* Exercise details:
Please output exactly the part of the records below that opens with the line containing "camera: 40 degrees right, 5 degrees up" and closes with the line containing "(415, 449) = (175, 404): brown", both lines included, and nothing else.

* Input:
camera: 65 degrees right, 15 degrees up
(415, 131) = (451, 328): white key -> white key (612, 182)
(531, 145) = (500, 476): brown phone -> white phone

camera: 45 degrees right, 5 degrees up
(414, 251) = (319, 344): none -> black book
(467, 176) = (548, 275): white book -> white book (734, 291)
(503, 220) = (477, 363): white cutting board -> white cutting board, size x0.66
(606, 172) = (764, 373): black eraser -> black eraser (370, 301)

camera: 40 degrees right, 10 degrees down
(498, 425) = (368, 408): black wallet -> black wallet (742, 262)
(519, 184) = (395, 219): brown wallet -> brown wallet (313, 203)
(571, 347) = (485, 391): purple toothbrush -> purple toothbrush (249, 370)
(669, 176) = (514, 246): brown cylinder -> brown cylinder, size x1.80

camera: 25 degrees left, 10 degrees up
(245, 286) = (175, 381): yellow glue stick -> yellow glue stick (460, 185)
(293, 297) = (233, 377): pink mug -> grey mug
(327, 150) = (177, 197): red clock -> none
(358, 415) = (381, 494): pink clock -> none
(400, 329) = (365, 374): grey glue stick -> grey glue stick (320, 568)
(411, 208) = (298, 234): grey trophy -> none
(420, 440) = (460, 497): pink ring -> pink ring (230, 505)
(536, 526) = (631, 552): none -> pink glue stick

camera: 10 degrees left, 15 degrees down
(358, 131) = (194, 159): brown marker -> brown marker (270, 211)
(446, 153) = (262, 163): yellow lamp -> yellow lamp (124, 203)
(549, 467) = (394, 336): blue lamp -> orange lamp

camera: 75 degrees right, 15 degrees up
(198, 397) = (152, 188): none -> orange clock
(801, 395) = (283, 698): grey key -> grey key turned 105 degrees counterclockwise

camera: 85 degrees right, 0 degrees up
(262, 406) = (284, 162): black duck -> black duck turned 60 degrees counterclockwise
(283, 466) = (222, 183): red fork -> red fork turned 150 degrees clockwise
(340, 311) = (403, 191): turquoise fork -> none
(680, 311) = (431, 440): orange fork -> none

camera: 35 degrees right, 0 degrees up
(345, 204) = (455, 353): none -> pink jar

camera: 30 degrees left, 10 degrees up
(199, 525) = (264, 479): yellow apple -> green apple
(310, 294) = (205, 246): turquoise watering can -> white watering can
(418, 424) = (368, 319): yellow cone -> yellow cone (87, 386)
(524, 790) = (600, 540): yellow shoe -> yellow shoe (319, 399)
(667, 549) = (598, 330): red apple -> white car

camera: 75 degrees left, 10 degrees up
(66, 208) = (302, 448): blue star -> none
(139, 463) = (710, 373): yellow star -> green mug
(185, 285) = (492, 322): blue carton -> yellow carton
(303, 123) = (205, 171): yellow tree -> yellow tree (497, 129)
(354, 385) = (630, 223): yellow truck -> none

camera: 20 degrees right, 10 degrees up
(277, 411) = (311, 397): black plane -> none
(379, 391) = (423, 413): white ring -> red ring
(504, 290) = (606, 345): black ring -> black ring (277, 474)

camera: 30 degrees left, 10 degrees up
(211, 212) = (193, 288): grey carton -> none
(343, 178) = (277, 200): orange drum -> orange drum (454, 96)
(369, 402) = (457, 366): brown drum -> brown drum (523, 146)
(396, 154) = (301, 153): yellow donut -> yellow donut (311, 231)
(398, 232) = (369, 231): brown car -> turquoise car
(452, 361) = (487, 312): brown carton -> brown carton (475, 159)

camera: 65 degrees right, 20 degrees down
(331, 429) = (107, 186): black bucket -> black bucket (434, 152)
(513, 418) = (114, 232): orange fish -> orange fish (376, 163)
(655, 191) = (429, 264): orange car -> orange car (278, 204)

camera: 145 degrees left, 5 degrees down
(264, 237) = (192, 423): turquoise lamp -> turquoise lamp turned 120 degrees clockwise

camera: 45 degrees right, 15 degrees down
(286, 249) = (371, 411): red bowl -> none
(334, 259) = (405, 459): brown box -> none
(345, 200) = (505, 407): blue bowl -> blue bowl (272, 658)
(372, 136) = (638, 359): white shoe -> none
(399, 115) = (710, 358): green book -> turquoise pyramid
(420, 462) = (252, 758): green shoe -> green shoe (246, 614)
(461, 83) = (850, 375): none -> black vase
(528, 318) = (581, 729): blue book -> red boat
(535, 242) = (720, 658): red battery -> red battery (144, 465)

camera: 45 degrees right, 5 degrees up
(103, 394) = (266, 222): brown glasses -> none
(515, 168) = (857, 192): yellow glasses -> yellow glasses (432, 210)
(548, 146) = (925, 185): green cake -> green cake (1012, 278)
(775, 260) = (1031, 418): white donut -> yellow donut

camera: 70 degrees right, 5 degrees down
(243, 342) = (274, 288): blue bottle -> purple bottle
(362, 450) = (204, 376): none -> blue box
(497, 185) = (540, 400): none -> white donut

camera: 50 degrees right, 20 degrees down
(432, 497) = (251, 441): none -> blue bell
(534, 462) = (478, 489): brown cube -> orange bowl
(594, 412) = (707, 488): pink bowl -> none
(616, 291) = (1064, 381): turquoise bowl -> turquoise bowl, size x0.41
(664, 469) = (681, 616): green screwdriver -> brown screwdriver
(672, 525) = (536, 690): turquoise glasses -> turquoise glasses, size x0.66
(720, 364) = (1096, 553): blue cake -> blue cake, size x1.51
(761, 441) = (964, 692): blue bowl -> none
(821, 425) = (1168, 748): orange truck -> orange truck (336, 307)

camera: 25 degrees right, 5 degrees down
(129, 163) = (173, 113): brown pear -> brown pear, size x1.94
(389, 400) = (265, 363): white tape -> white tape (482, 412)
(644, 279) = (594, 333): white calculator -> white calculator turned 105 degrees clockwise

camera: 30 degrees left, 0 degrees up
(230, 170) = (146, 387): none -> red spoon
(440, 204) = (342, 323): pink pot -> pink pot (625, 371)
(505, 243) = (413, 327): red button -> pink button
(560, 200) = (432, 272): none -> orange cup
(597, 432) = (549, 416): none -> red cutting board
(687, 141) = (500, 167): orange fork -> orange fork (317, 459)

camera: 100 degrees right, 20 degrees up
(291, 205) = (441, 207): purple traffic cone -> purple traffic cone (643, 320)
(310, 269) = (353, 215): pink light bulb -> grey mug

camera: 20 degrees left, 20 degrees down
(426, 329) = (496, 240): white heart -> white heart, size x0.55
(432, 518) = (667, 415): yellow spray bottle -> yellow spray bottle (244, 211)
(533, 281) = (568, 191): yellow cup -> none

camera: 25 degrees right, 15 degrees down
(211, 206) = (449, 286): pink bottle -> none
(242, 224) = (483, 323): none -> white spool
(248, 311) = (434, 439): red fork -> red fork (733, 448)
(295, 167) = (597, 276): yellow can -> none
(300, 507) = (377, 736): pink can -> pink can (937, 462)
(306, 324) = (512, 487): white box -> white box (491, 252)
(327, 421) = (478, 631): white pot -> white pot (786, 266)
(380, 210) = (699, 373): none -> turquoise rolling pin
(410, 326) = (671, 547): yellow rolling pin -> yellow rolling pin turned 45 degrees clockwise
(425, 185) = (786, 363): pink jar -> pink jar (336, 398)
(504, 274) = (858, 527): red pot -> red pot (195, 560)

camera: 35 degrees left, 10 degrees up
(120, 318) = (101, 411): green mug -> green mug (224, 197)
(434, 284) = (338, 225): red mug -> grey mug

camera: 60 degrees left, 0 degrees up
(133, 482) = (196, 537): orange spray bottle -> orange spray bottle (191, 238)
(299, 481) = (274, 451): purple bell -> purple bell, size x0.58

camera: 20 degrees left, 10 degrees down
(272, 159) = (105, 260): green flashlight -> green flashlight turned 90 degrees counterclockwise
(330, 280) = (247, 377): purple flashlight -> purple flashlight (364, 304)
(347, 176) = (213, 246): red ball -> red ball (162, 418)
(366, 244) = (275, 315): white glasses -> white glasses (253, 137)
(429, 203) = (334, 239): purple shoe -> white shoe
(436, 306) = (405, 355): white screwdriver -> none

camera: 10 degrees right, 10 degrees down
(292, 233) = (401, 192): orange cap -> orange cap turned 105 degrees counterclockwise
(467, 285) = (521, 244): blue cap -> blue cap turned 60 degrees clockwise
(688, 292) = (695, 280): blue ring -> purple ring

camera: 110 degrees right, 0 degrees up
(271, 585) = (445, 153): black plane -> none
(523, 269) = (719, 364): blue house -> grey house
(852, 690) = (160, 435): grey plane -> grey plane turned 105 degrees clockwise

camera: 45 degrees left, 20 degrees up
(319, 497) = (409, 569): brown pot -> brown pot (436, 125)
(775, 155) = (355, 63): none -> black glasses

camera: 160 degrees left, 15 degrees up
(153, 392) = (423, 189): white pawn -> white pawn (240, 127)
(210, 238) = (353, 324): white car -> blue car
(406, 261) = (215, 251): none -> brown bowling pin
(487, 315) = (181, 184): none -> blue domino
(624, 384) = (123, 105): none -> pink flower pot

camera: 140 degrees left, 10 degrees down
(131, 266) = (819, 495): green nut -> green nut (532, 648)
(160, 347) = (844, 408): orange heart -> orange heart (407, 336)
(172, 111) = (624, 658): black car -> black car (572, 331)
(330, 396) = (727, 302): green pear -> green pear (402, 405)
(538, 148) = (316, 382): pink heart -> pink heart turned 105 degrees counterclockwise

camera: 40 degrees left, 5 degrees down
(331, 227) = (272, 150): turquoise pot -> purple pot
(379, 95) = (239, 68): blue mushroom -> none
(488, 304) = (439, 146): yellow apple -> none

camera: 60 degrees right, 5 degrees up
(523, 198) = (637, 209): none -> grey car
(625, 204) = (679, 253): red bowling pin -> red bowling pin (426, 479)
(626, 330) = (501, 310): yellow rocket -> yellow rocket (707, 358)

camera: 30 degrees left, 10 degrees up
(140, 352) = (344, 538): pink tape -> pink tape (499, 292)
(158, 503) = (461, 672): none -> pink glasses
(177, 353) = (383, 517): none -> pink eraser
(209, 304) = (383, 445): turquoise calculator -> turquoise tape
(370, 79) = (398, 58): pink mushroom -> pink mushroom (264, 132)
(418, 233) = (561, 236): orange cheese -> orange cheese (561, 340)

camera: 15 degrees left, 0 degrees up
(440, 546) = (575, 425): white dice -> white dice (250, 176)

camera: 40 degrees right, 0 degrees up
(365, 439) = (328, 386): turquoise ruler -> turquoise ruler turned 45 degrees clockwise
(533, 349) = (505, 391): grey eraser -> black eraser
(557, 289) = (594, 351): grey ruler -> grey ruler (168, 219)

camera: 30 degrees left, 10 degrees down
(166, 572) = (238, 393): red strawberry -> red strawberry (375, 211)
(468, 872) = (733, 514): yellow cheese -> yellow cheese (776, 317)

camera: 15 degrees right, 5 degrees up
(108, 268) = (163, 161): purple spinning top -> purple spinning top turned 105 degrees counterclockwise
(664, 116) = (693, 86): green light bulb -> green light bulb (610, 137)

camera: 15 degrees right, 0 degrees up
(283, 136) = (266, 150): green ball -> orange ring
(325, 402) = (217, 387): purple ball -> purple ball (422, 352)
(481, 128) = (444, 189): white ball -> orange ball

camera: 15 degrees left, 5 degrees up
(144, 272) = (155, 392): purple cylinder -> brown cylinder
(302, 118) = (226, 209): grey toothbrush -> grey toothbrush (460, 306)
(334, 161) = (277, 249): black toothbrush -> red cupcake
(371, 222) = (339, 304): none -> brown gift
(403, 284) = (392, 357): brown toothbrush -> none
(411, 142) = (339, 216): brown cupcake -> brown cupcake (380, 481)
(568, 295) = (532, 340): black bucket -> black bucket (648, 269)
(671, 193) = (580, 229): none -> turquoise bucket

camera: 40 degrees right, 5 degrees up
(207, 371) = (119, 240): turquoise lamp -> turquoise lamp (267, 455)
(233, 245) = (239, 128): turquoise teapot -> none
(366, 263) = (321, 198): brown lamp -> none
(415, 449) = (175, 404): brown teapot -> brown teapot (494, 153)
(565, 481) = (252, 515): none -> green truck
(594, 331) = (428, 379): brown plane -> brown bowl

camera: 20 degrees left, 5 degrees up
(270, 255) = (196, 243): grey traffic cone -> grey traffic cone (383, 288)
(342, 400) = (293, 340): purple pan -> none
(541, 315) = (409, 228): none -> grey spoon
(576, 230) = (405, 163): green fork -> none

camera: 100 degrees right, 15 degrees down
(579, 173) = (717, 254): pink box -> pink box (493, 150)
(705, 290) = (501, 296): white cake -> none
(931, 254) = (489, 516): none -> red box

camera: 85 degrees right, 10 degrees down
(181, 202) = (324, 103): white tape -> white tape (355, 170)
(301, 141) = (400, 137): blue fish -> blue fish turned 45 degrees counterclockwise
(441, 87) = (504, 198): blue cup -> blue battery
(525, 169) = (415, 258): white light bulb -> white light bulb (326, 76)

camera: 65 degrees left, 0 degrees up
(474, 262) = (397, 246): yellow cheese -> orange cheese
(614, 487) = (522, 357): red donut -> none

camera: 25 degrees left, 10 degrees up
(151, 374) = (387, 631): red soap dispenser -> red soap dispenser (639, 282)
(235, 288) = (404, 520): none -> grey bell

* Solved problem:
camera: 40 degrees right, 5 degrees up
(207, 371) = (119, 240): turquoise lamp -> turquoise lamp (267, 455)
(233, 245) = (239, 128): turquoise teapot -> none
(366, 263) = (321, 198): brown lamp -> none
(415, 449) = (175, 404): brown teapot -> brown teapot (494, 153)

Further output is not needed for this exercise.